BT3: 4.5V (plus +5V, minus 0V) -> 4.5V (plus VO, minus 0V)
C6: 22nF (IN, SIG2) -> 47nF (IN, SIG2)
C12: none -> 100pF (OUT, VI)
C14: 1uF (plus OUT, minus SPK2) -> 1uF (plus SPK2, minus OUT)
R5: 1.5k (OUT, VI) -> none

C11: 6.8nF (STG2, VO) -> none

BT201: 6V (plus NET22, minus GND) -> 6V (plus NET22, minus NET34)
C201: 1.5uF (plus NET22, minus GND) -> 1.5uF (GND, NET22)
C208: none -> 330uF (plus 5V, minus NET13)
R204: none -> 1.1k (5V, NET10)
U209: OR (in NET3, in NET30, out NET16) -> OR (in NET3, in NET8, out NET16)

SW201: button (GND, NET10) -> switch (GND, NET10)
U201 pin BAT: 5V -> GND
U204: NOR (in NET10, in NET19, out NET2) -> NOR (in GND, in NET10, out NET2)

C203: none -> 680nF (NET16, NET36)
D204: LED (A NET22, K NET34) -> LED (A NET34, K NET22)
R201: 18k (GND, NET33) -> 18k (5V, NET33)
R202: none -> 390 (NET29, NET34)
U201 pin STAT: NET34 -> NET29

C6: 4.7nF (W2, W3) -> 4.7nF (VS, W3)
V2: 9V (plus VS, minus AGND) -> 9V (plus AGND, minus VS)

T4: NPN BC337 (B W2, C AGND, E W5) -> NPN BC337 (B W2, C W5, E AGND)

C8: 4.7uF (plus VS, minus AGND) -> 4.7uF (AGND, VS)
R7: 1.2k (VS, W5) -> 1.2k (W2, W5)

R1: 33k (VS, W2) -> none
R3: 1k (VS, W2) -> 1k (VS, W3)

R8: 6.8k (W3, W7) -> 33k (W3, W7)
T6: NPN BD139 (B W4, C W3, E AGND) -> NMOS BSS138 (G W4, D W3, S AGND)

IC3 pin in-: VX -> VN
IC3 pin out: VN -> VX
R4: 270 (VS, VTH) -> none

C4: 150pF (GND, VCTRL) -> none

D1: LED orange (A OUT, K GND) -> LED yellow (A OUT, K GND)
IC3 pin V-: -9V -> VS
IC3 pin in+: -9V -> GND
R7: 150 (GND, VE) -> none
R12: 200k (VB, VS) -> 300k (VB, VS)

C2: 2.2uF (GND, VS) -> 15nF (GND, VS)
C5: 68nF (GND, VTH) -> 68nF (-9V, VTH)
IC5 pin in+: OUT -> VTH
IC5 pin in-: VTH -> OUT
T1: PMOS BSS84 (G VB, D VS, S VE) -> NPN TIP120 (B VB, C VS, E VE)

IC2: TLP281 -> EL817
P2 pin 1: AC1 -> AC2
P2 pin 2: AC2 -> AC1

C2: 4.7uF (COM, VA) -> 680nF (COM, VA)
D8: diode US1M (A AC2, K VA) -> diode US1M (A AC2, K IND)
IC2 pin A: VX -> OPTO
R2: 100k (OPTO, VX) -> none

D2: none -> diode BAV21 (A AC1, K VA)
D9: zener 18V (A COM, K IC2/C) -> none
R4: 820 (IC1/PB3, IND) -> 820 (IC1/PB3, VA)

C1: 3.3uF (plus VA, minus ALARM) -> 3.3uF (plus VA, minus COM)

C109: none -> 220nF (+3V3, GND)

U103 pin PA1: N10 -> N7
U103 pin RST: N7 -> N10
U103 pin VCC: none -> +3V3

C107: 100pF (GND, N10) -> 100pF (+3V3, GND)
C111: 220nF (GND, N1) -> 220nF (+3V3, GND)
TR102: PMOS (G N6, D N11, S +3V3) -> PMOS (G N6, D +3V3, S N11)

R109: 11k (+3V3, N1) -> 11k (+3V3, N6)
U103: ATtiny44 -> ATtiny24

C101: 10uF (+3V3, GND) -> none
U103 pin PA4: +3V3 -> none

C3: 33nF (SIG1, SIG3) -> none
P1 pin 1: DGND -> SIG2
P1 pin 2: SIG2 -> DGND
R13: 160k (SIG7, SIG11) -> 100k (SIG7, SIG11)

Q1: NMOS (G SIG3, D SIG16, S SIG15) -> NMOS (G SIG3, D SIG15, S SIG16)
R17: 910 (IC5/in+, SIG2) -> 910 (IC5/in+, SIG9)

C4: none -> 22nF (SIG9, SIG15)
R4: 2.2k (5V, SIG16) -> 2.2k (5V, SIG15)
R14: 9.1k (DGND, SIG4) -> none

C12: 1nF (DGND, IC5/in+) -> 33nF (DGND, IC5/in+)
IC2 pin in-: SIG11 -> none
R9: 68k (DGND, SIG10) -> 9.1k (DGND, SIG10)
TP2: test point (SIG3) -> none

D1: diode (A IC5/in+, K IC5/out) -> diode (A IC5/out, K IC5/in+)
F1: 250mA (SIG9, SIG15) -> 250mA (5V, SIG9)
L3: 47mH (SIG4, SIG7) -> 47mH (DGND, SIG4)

# Task objective:
When a line among the entries above contains "PMOS", copy it.

# Exercise solution:
T1: PMOS BSS84 (G VB, D VS, S VE) -> NPN TIP120 (B VB, C VS, E VE)
TR102: PMOS (G N6, D N11, S +3V3) -> PMOS (G N6, D +3V3, S N11)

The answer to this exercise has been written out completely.